Material for this task >>

BEGIN

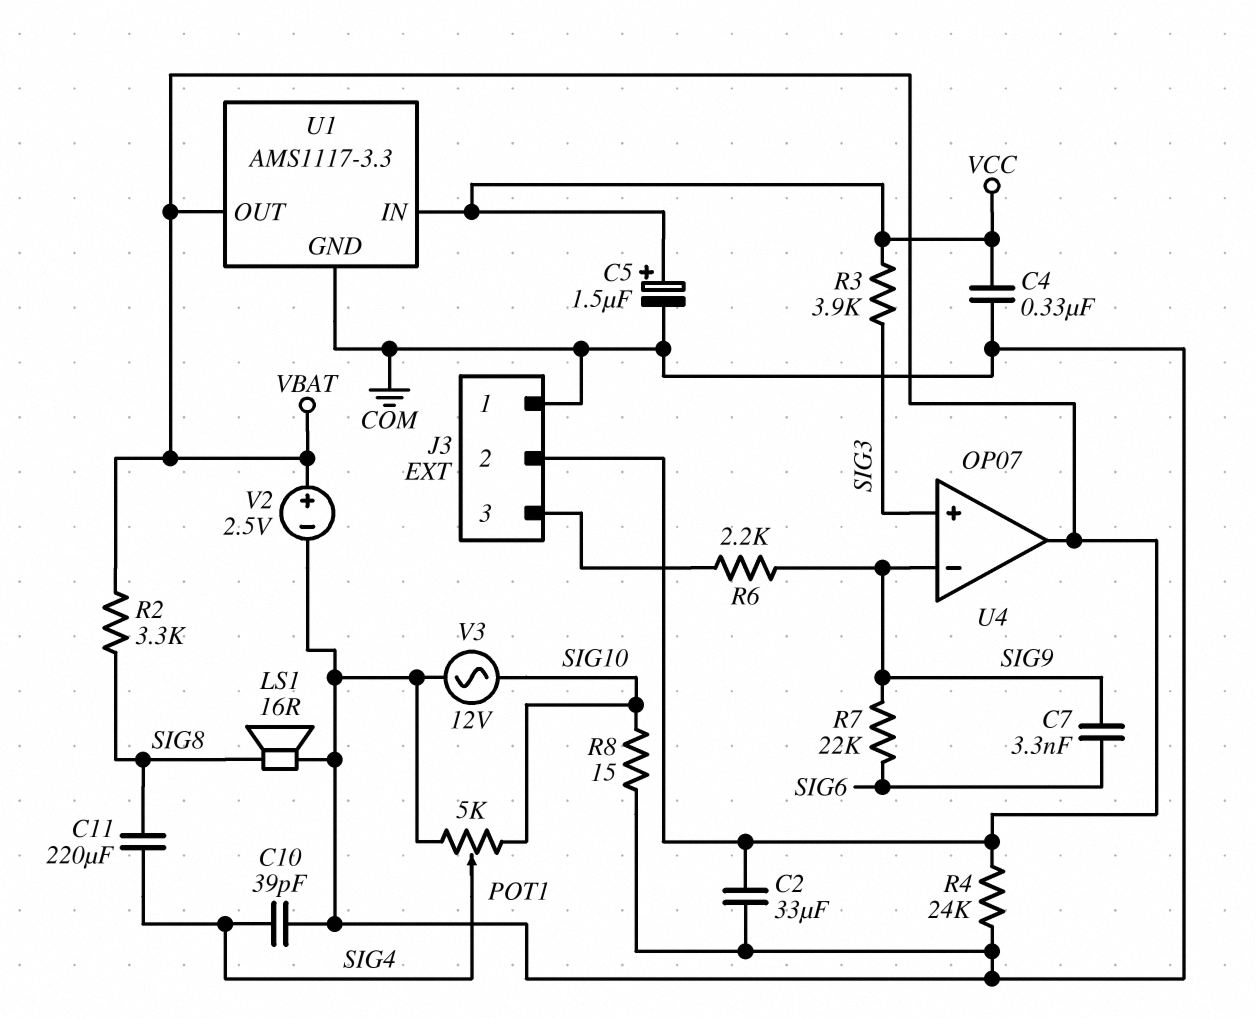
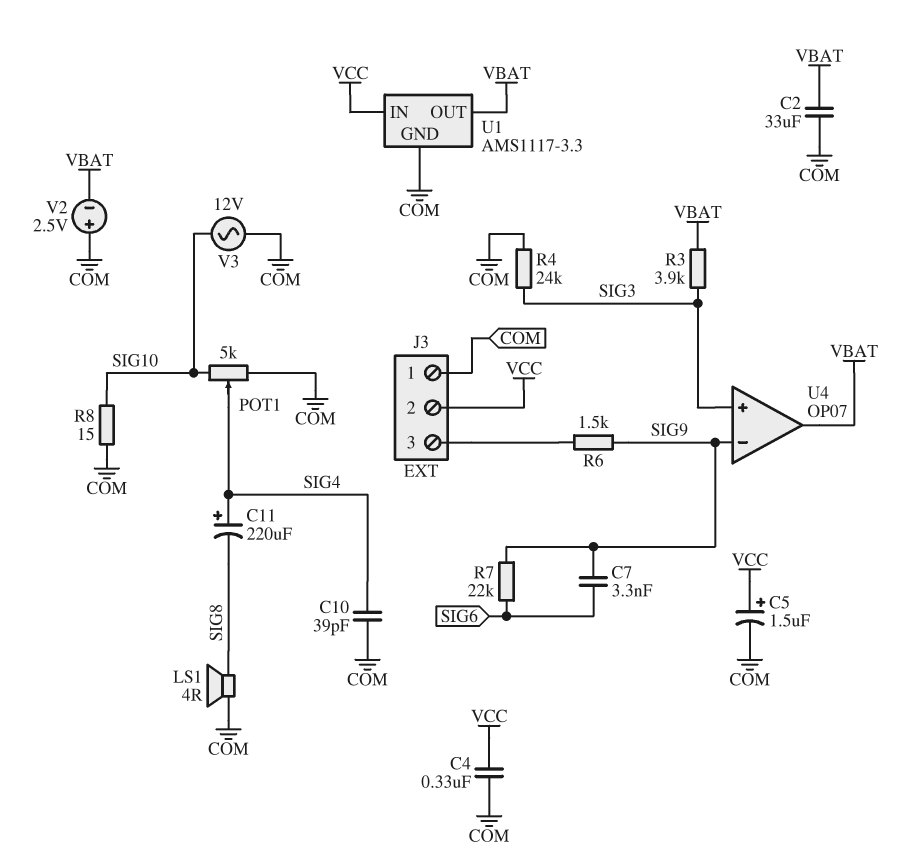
C11: 220uF (SIG4, SIG8) -> 220uF (plus SIG4, minus SIG8)
J3 pin 2: VBAT -> VCC
LS1: speaker 16R (COM, SIG8) -> speaker 4R (COM, SIG8)
R2: 3.3k (SIG8, VBAT) -> none
R3: 3.9k (SIG3, VCC) -> 3.9k (SIG3, VBAT)
R4: 24k (COM, VBAT) -> 24k (COM, SIG3)
R6: 2.2k (J3/3, SIG9) -> 1.5k (J3/3, SIG9)
V2: 2.5V (plus VBAT, minus COM) -> 2.5V (plus COM, minus VBAT)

END

Exact copies of the entries above are needed, without their pictures.

The completed task >>
C11: 220uF (SIG4, SIG8) -> 220uF (plus SIG4, minus SIG8)
J3 pin 2: VBAT -> VCC
LS1: speaker 16R (COM, SIG8) -> speaker 4R (COM, SIG8)
R2: 3.3k (SIG8, VBAT) -> none
R3: 3.9k (SIG3, VCC) -> 3.9k (SIG3, VBAT)
R4: 24k (COM, VBAT) -> 24k (COM, SIG3)
R6: 2.2k (J3/3, SIG9) -> 1.5k (J3/3, SIG9)
V2: 2.5V (plus VBAT, minus COM) -> 2.5V (plus COM, minus VBAT)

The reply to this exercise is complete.